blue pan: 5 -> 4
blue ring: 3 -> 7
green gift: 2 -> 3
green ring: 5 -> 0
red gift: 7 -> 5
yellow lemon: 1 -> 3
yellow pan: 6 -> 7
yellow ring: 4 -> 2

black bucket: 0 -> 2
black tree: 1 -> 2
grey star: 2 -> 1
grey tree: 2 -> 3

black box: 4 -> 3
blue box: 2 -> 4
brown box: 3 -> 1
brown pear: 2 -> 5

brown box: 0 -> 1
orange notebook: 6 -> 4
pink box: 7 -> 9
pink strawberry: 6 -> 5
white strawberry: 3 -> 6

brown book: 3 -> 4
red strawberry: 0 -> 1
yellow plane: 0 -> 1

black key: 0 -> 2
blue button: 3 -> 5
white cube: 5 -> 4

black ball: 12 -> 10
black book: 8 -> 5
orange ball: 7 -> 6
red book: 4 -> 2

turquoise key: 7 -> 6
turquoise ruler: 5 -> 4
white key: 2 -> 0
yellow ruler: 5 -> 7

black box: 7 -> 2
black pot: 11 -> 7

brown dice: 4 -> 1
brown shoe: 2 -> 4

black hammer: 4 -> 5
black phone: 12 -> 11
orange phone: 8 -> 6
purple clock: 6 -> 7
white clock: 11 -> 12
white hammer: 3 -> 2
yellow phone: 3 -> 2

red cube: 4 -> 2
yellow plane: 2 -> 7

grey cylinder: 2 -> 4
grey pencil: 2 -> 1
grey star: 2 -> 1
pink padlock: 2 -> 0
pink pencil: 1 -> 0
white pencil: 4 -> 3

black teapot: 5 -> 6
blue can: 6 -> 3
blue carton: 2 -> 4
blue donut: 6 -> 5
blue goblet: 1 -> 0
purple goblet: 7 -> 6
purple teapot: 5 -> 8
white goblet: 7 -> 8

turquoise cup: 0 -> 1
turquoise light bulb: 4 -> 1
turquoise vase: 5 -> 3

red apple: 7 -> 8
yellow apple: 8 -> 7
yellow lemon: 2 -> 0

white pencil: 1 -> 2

☆ ☆ ☆ ☆ ☆ ☆ ☆

=== Problem requirements ===
Pull out every line of the records that includes the string "brown".

=== Output below ===
brown box: 3 -> 1
brown pear: 2 -> 5
brown box: 0 -> 1
brown book: 3 -> 4
brown dice: 4 -> 1
brown shoe: 2 -> 4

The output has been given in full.